# What needs to be done:
In the copy of the lines below, leave out pictures and print everything else exactly.

# Provided records:
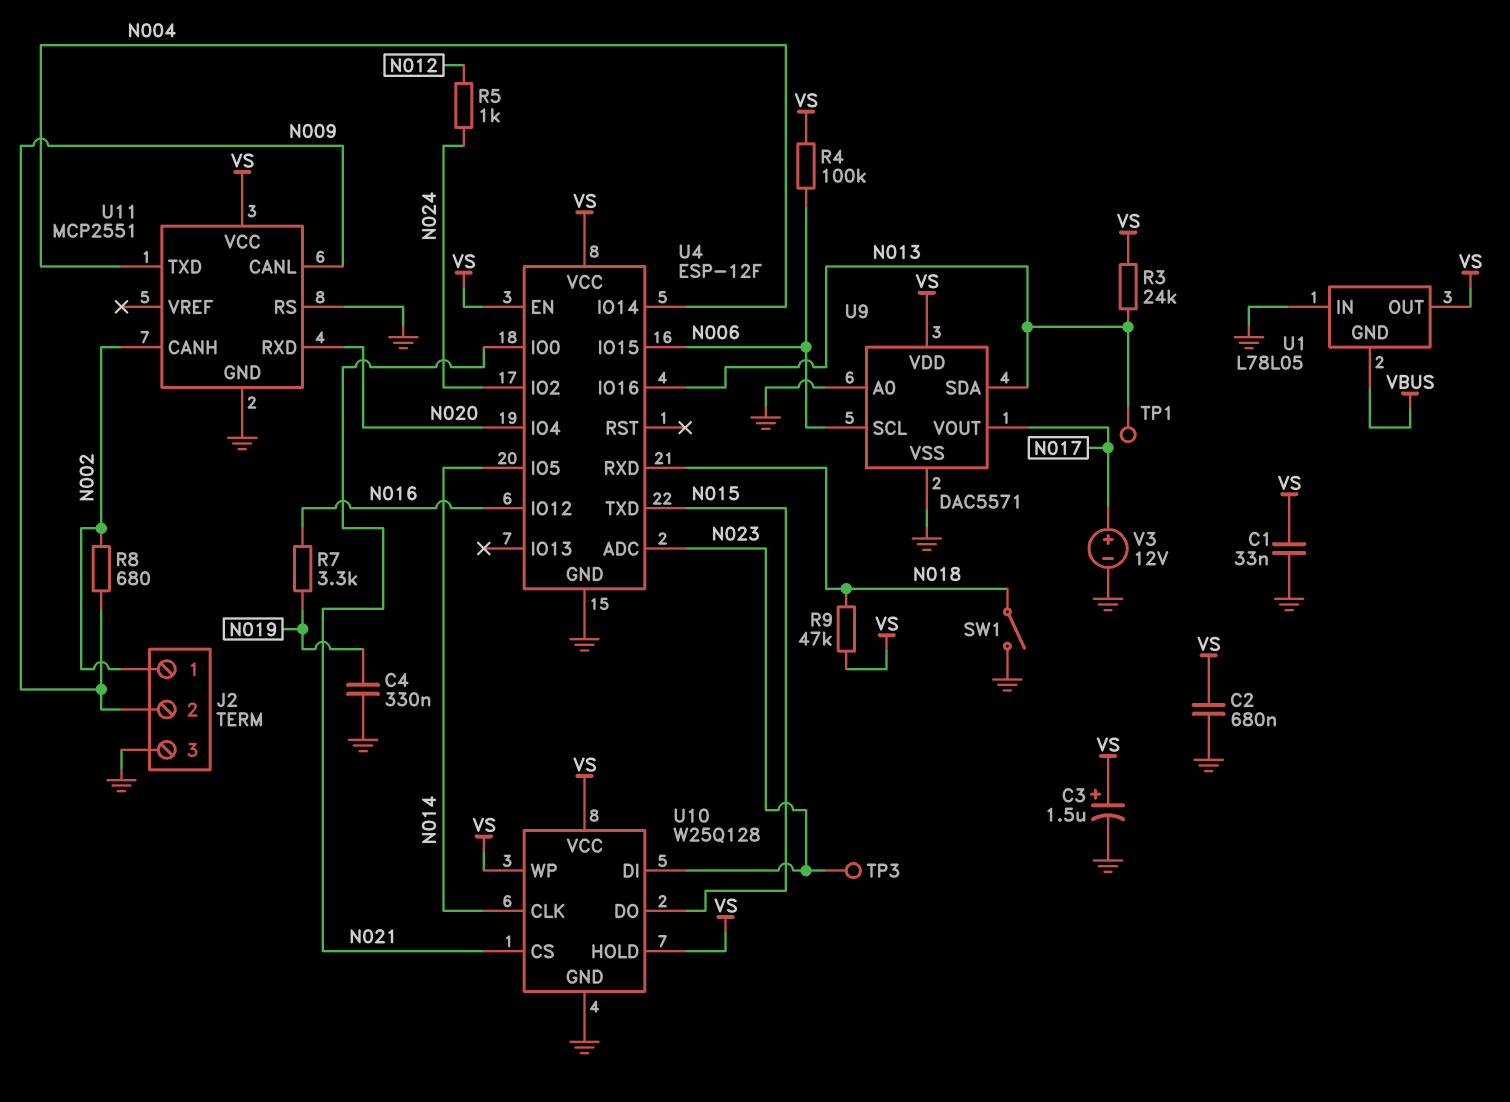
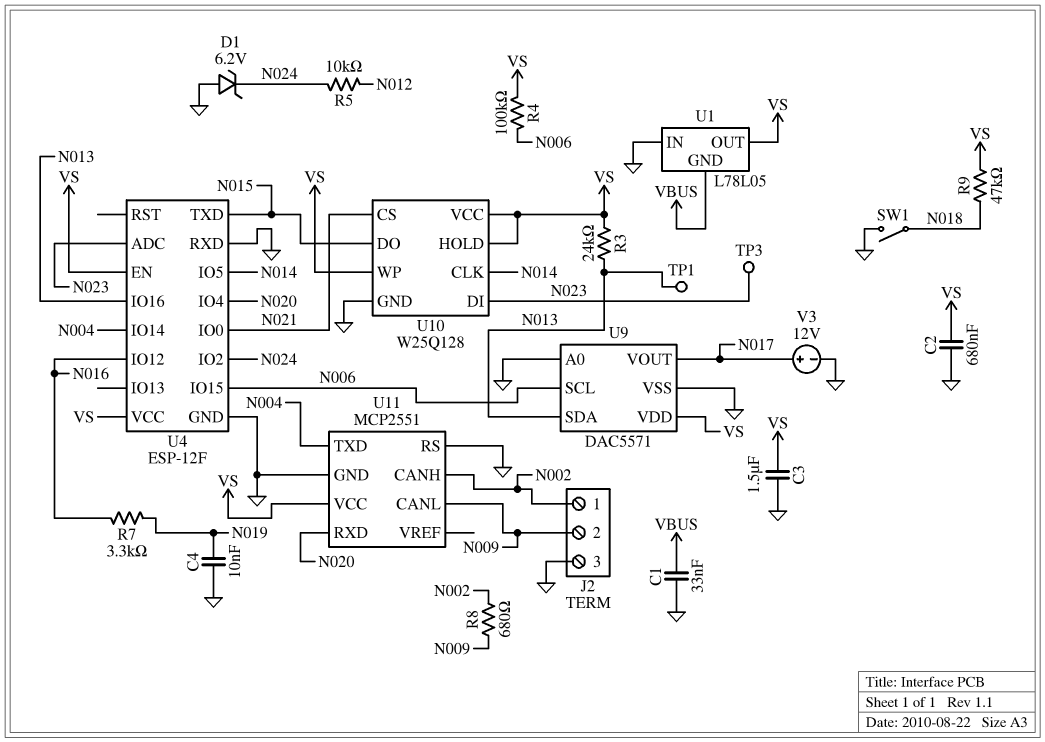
C1: 33nF (GND, VS) -> 33nF (GND, VBUS)
C3: 1.5uF (plus VS, minus GND) -> 1.5uF (GND, VS)
C4: 330nF (GND, N019) -> 10nF (GND, N019)
D1: none -> zener 6.2V (A GND, K N024)
R5: 1k (N012, N024) -> 10k (N012, N024)
U4 pin RXD: N018 -> GND

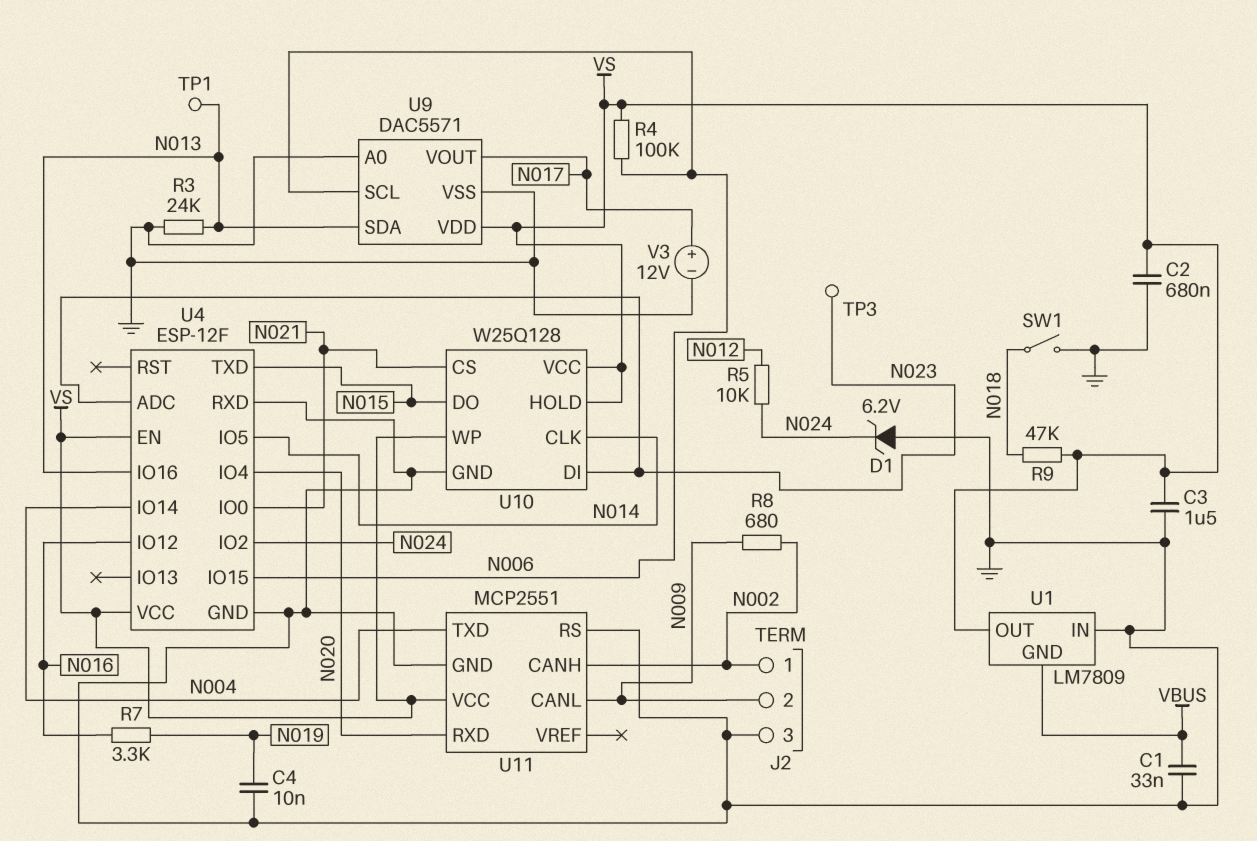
R3: 24k (N013, VS) -> 24k (GND, N013)
U1: L78L05 -> LM7809

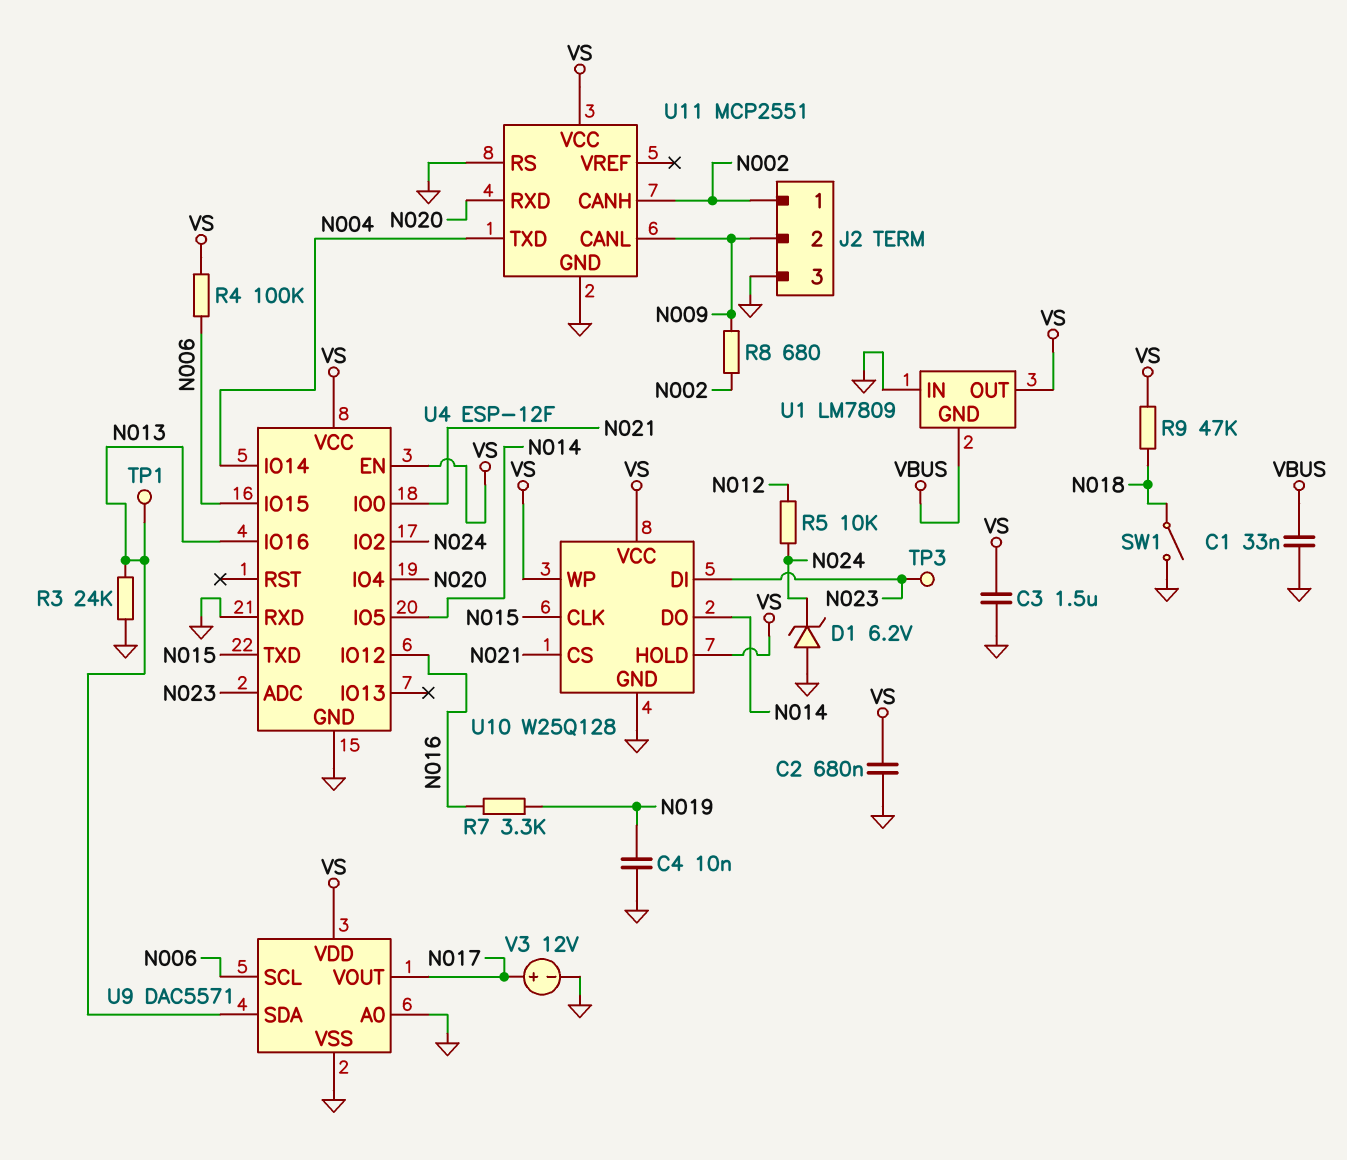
U10 pin CLK: N014 -> N015
U10 pin DO: N015 -> N014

# Completed task:
C1: 33nF (GND, VS) -> 33nF (GND, VBUS)
C3: 1.5uF (plus VS, minus GND) -> 1.5uF (GND, VS)
C4: 330nF (GND, N019) -> 10nF (GND, N019)
D1: none -> zener 6.2V (A GND, K N024)
R5: 1k (N012, N024) -> 10k (N012, N024)
U4 pin RXD: N018 -> GND

R3: 24k (N013, VS) -> 24k (GND, N013)
U1: L78L05 -> LM7809

U10 pin CLK: N014 -> N015
U10 pin DO: N015 -> N014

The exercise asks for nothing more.